• [TASK ITEM]:
Leave the pictures out, and print everything else in the records exactly.
<<<<
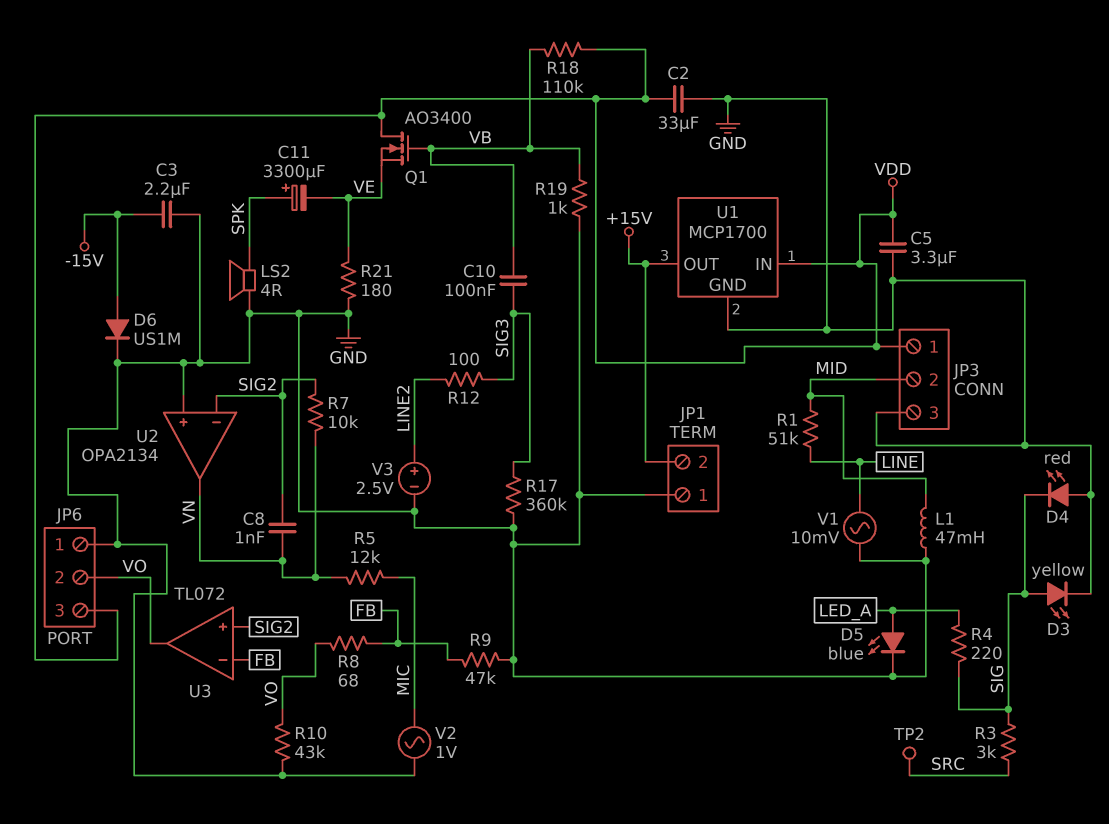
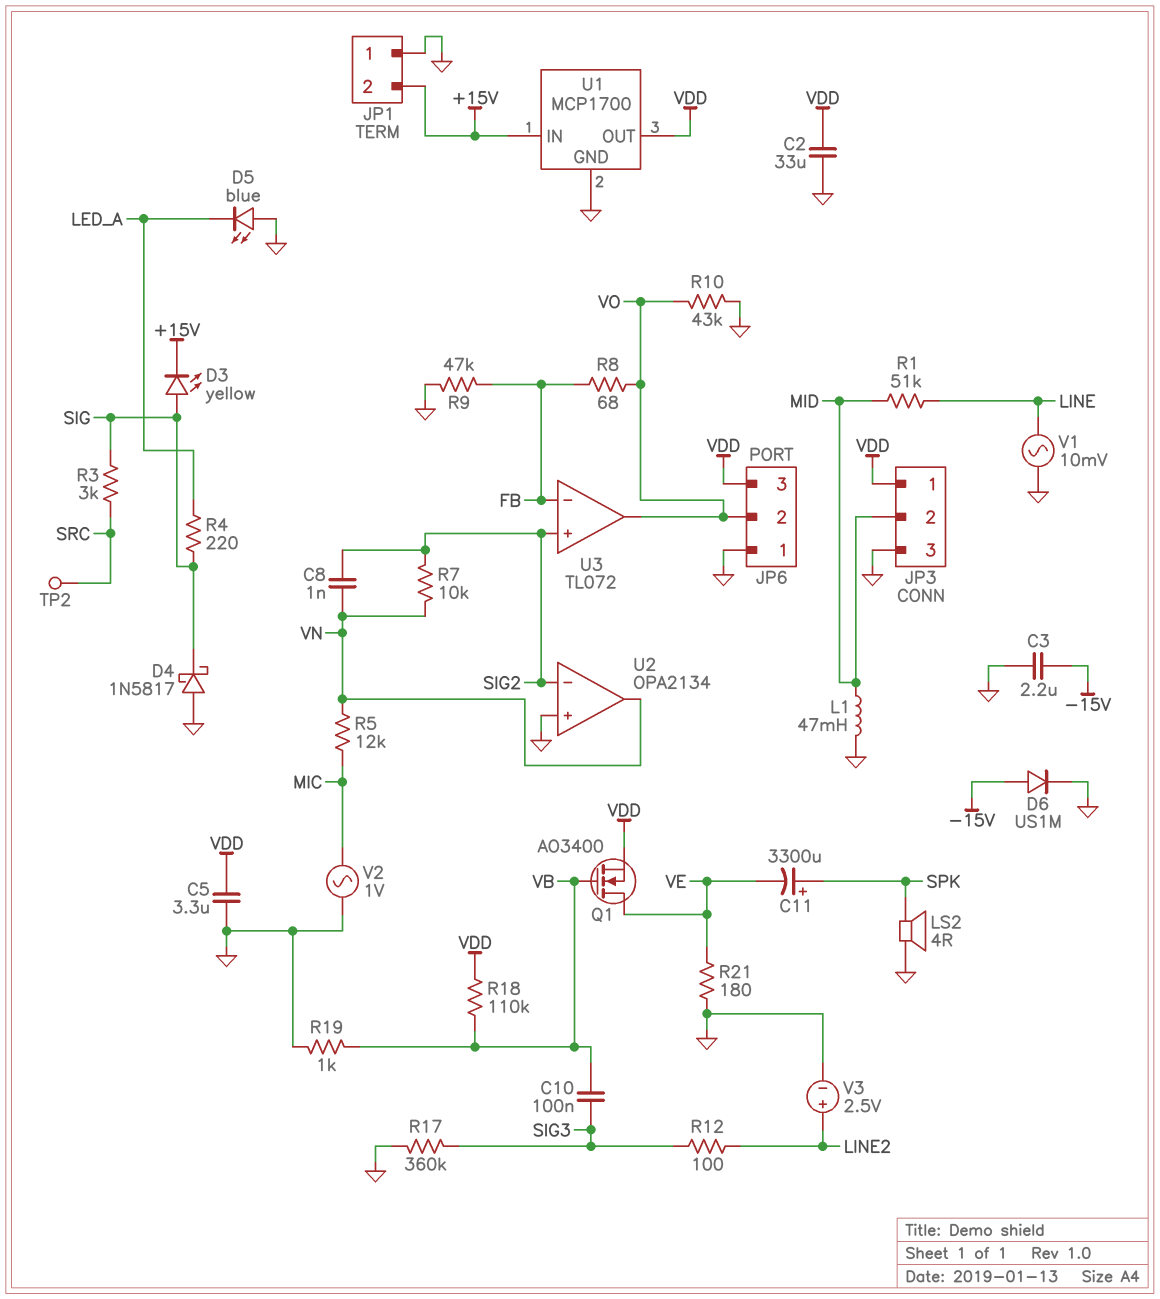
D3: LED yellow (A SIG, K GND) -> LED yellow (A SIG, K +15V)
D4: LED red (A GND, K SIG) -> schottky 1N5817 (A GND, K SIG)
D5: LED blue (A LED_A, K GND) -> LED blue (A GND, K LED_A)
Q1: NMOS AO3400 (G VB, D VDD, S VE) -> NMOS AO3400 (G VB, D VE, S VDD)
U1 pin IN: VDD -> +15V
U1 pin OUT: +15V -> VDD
>>>>
• [SOLUTION TO THE EXERCISE]:
D3: LED yellow (A SIG, K GND) -> LED yellow (A SIG, K +15V)
D4: LED red (A GND, K SIG) -> schottky 1N5817 (A GND, K SIG)
D5: LED blue (A LED_A, K GND) -> LED blue (A GND, K LED_A)
Q1: NMOS AO3400 (G VB, D VDD, S VE) -> NMOS AO3400 (G VB, D VE, S VDD)
U1 pin IN: VDD -> +15V
U1 pin OUT: +15V -> VDD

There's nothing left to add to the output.